[Material supplied]:
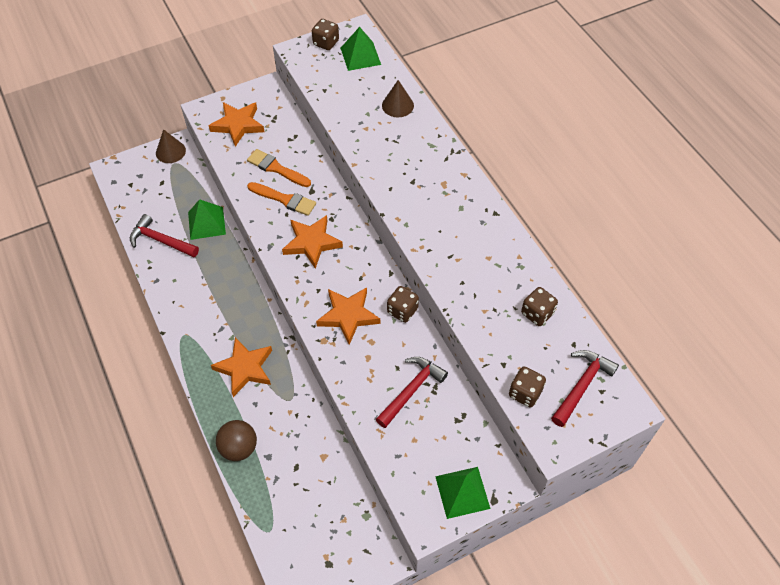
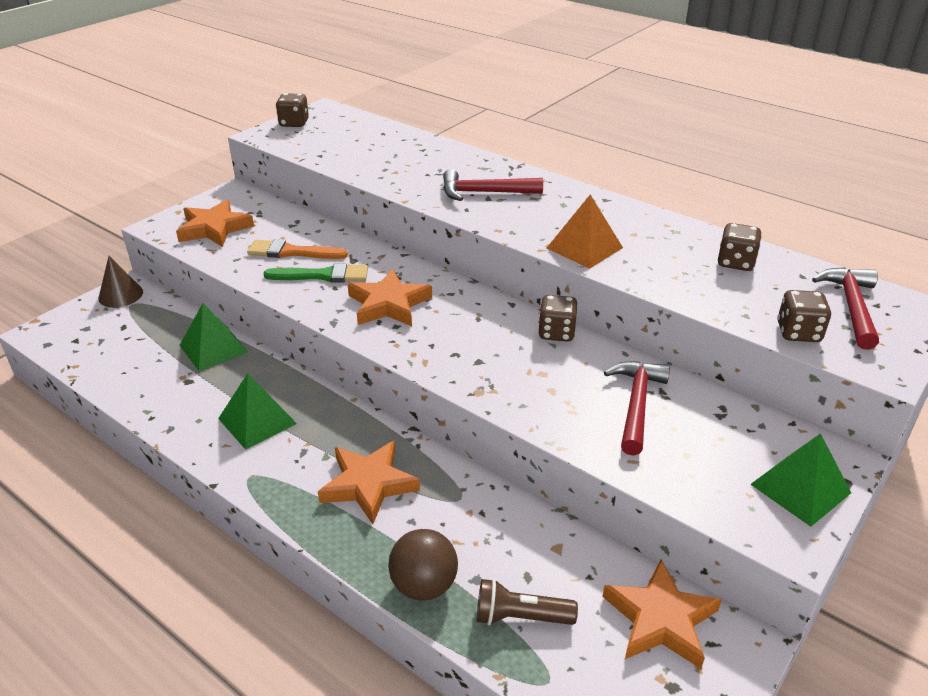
camera: 25 degrees left, 20 degrees down
(161, 241) = (154, 384): red hammer -> red hammer (484, 193)
(277, 489) = (520, 617): none -> brown flashlight
(284, 199) = (322, 275): orange brush -> green brush
(348, 316) = (492, 357): orange star -> orange star (660, 619)
(360, 56) = (343, 124): green pyramid -> green pyramid (257, 421)
(397, 105) = (418, 148): brown cone -> none
(444, 259) = (584, 248): none -> orange pyramid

[What is required]:
Wherever the word "orange" shows up in the material, copy the line it is on.

[Answer box]:
(284, 199) = (322, 275): orange brush -> green brush
(348, 316) = (492, 357): orange star -> orange star (660, 619)
(444, 259) = (584, 248): none -> orange pyramid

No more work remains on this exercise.